(Data items)
----

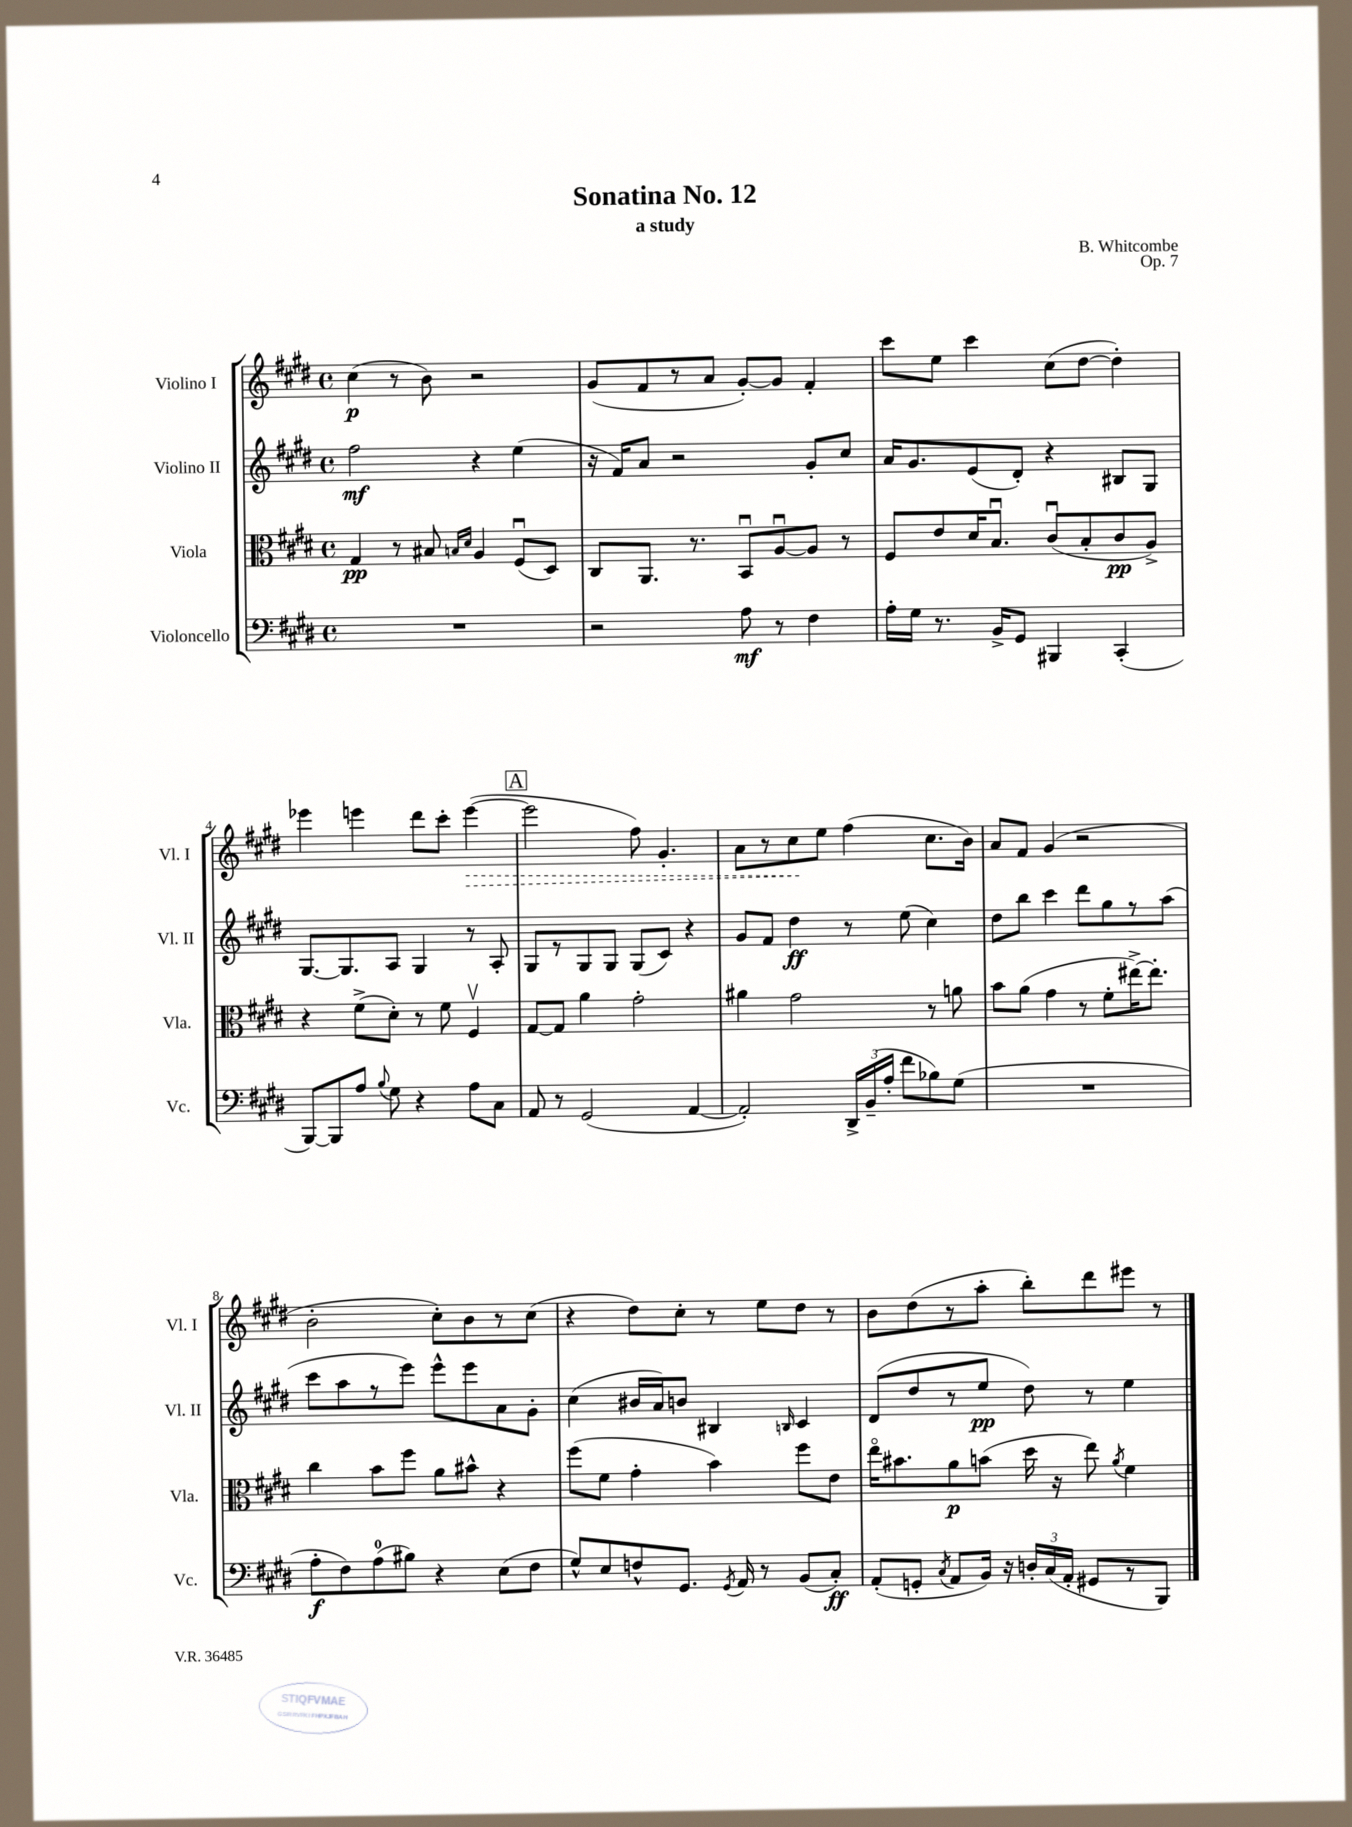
\header { title = "Sonatina No. 12" composer = "B. Whitcombe" subtitle = "a study" opus = "Op. 7" }
<<
\new StaffGroup <<
\new Staff = "s0" \with { instrumentName = "Violino I" shortInstrumentName = "Vl. I" } {
    \clef treble \key e \major \defaultTimeSignature \time 4/4
    \autoBeamOff cis''4\p( r8 b'8) r2 |
    gis'8[( fis'8 r8 a'8] gis'8[~-.) gis'8] fis'4-. |
    cis'''8[ e''8] cis'''4 cis''8[( dis''8]~ dis''4-.) |
    ees'''4 e'''4 dis'''8[ cis'''8]-. \once \override Hairpin.style = #'dashed-line e'''4~\>( |
    \mark \markup { \box "A" } e'''2 fis''8) gis'4.-. |
    a'8[ r8 cis''8\! e''8] fis''4( cis''8.[ b'16]) |
    a'8[ fis'8] gis'4( r2 |
    b'2-. cis''8[-.) b'8 r8 cis''8]( |
    r4 dis''8[) cis''8]-. r8 e''8[ dis''8] r8 |
    b'8[ dis''8( r8 a''8]-. b''8[-.) dis'''8 eis'''8] r8 \bar "|." |
}
\new Staff = "s1" \with { instrumentName = "Violino II" shortInstrumentName = "Vl. II" } {
    \clef treble \key e \major \defaultTimeSignature \time 4/4
    \autoBeamOff fis''2\mf r4 e''4( |
    r16 fis'16[) a'8] r2 gis'8[-. cis''8] |
    a'16[ gis'8. e'8( dis'8]-.) r4 bis8[ gis8] |
    gis8.[~ gis8. a8] gis4 r8 a8-. |
    \mark \markup { \box "A" } gis8[ r8 gis8 gis8] gis8[( cis'8]) r4 |
    gis'8[ fis'8] dis''4\ff r8 e''8( cis''4) |
    dis''8[ b''8] cis'''4 dis'''8[ gis''8 r8 a''8]( |
    cis'''8[ a''8 r8 e'''8]) e'''8[-^ e'''8 a'8 gis'8]-. |
    cis''4( bis'16[ a'16) b'8] bis4 \grace { b16 } cis'4 |
    dis'8[( dis''8 r8 e''8]\pp dis''8) r8 e''4 \bar "|." |
}
\new Staff = "s2" \with { instrumentName = "Viola" shortInstrumentName = "Vla." } {
    \clef alto \key e \major \defaultTimeSignature \time 4/4
    \autoBeamOff gis4\pp r8 bis8 \grace { b16[ dis'16] } a4 fis8[\downbow( dis8]) |
    cis8[ a,8.] r8. b,8[\downbow a8~\downbow a8] r8 |
    fis8[ e'8 dis'16 b8.]\downbow cis'8[\downbow( b8-. cis'8\pp a8]->) |
    r4 fis'8[->( dis'8]-.) r8 fis'8 fis4\upbow |
    \mark \markup { \box "A" } gis8[~ gis8] a'4 gis'2-. |
    ais'4 gis'2 r8 a'8 |
    b'8[ a'8]( gis'4 r8 fis'8[-. eis''16~->) eis''8.]-. |
    cis''4 b'8[ fis''8] a'8[ bis'8]-^ r4 |
    fis''8[( fis'8] gis'4-. b'4) fis''8[ e'8] |
    e''16[\flageolet bis'8. a'8\p b'8]( dis''16 r16 e''8) \acciaccatura { a'8 } fis'4 \bar "|." |
}
\new Staff = "s3" \with { instrumentName = "Violoncello" shortInstrumentName = "Vc." } {
    \clef bass \key e \major \defaultTimeSignature \time 4/4
    \autoBeamOff R1 |
    r2 a8\mf r8 fis4 |
    a16[-. gis16] r8. b,16[-> gis,8] bis,,4 cis,4-.( |
    b,,8[~) b,,8 a8] \appoggiatura { b8 } gis8 r4 a8[ cis8] |
    \mark \markup { \box "A" } a,8 r8 gis,2( a,4~ |
    a,2-.) \tuplet 3/2 { dis,16[-> b,16--( a16]-. } fis'8[ bes8) gis8]( |
    R1 |
    a8[-.\f fis8) a8-0( bis8]) r4 e8[( fis8] |
    gis8[-^) e8 f8-^ gis,8.] \acciaccatura { gis,8 } a,16 r8 b,8[( cis8]-.\ff) |
    a,8[-.( g,8]-. \acciaccatura { cis8 } a,8[ b,16]) r16 \tuplet 3/2 { d16[-. cis16( a,16]-. } gis,8[ r8 b,,8]) \bar "|." |
}
>>
>>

----

• **Brief**
Reproduce the lines above character for character, leaving out the pictures.

• **Output**
\header { title = "Sonatina No. 12" composer = "B. Whitcombe" subtitle = "a study" opus = "Op. 7" }
<<
\new StaffGroup <<
\new Staff = "s0" \with { instrumentName = "Violino I" shortInstrumentName = "Vl. I" } {
    \clef treble \key e \major \defaultTimeSignature \time 4/4
    \autoBeamOff cis''4\p( r8 b'8) r2 |
    gis'8[( fis'8 r8 a'8] gis'8[~-.) gis'8] fis'4-. |
    cis'''8[ e''8] cis'''4 cis''8[( dis''8]~ dis''4-.) |
    ees'''4 e'''4 dis'''8[ cis'''8]-. \once \override Hairpin.style = #'dashed-line e'''4~\>( |
    \mark \markup { \box "A" } e'''2 fis''8) gis'4.-. |
    a'8[ r8 cis''8\! e''8] fis''4( cis''8.[ b'16]) |
    a'8[ fis'8] gis'4( r2 |
    b'2-. cis''8[-.) b'8 r8 cis''8]( |
    r4 dis''8[) cis''8]-. r8 e''8[ dis''8] r8 |
    b'8[ dis''8( r8 a''8]-. b''8[-.) dis'''8 eis'''8] r8 \bar "|." |
}
\new Staff = "s1" \with { instrumentName = "Violino II" shortInstrumentName = "Vl. II" } {
    \clef treble \key e \major \defaultTimeSignature \time 4/4
    \autoBeamOff fis''2\mf r4 e''4( |
    r16 fis'16[) a'8] r2 gis'8[-. cis''8] |
    a'16[ gis'8. e'8( dis'8]-.) r4 bis8[ gis8] |
    gis8.[~ gis8. a8] gis4 r8 a8-. |
    \mark \markup { \box "A" } gis8[ r8 gis8 gis8] gis8[( cis'8]) r4 |
    gis'8[ fis'8] dis''4\ff r8 e''8( cis''4) |
    dis''8[ b''8] cis'''4 dis'''8[ gis''8 r8 a''8]( |
    cis'''8[ a''8 r8 e'''8]) e'''8[-^ e'''8 a'8 gis'8]-. |
    cis''4( bis'16[ a'16) b'8] bis4 \grace { b16 } cis'4 |
    dis'8[( dis''8 r8 e''8]\pp dis''8) r8 e''4 \bar "|." |
}
\new Staff = "s2" \with { instrumentName = "Viola" shortInstrumentName = "Vla." } {
    \clef alto \key e \major \defaultTimeSignature \time 4/4
    \autoBeamOff gis4\pp r8 bis8 \grace { b16[ dis'16] } a4 fis8[\downbow( dis8]) |
    cis8[ a,8.] r8. b,8[\downbow a8~\downbow a8] r8 |
    fis8[ e'8 dis'16 b8.]\downbow cis'8[\downbow( b8-. cis'8\pp a8]->) |
    r4 fis'8[->( dis'8]-.) r8 fis'8 fis4\upbow |
    \mark \markup { \box "A" } gis8[~ gis8] a'4 gis'2-. |
    ais'4 gis'2 r8 a'8 |
    b'8[ a'8]( gis'4 r8 fis'8[-. eis''16~->) eis''8.]-. |
    cis''4 b'8[ fis''8] a'8[ bis'8]-^ r4 |
    fis''8[( fis'8] gis'4-. b'4) fis''8[ e'8] |
    e''16[\flageolet bis'8. a'8\p b'8]( dis''16 r16 e''8) \acciaccatura { a'8 } fis'4 \bar "|." |
}
\new Staff = "s3" \with { instrumentName = "Violoncello" shortInstrumentName = "Vc." } {
    \clef bass \key e \major \defaultTimeSignature \time 4/4
    \autoBeamOff R1 |
    r2 a8\mf r8 fis4 |
    a16[-. gis16] r8. b,16[-> gis,8] bis,,4 cis,4-.( |
    b,,8[~) b,,8 a8] \appoggiatura { b8 } gis8 r4 a8[ cis8] |
    \mark \markup { \box "A" } a,8 r8 gis,2( a,4~ |
    a,2-.) \tuplet 3/2 { dis,16[-> b,16--( a16]-. } fis'8[ bes8) gis8]( |
    R1 |
    a8[-.\f fis8) a8-0( bis8]) r4 e8[( fis8] |
    gis8[-^) e8 f8-^ gis,8.] \acciaccatura { gis,8 } a,16 r8 b,8[( cis8]-.\ff) |
    a,8[-.( g,8]-. \acciaccatura { cis8 } a,8[ b,16]) r16 \tuplet 3/2 { d16[-. cis16( a,16]-. } gis,8[ r8 b,,8]) \bar "|." |
}
>>
>>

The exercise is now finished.